What needs to be done: Please filter the listing for the string "none" and copy each matching line.

——

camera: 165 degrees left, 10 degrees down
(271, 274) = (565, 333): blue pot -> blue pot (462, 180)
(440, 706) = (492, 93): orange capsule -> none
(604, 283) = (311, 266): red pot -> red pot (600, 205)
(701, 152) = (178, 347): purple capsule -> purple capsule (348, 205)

——

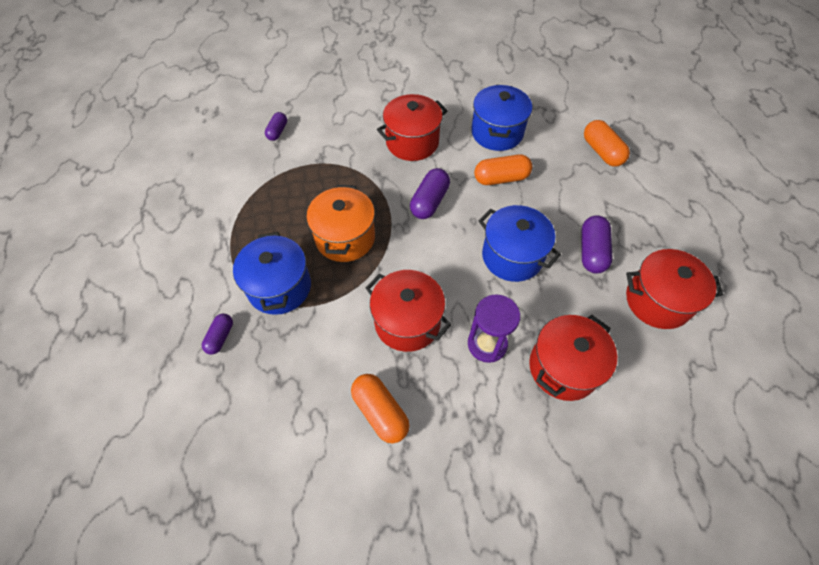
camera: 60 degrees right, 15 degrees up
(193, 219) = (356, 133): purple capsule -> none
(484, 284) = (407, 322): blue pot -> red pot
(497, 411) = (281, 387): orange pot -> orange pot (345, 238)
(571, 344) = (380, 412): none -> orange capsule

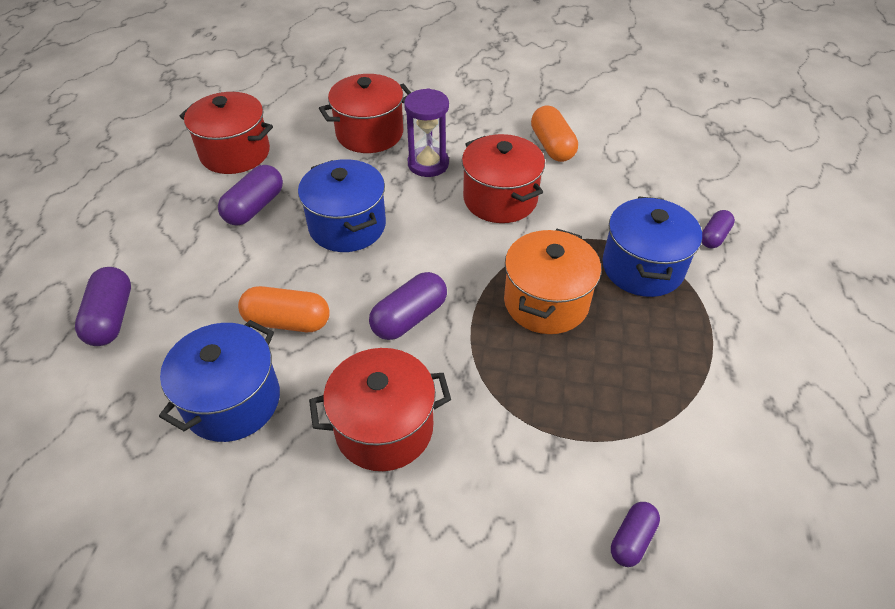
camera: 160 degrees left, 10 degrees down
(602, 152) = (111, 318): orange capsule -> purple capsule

——

The answer:
(440, 706) = (492, 93): orange capsule -> none
(193, 219) = (356, 133): purple capsule -> none
(571, 344) = (380, 412): none -> orange capsule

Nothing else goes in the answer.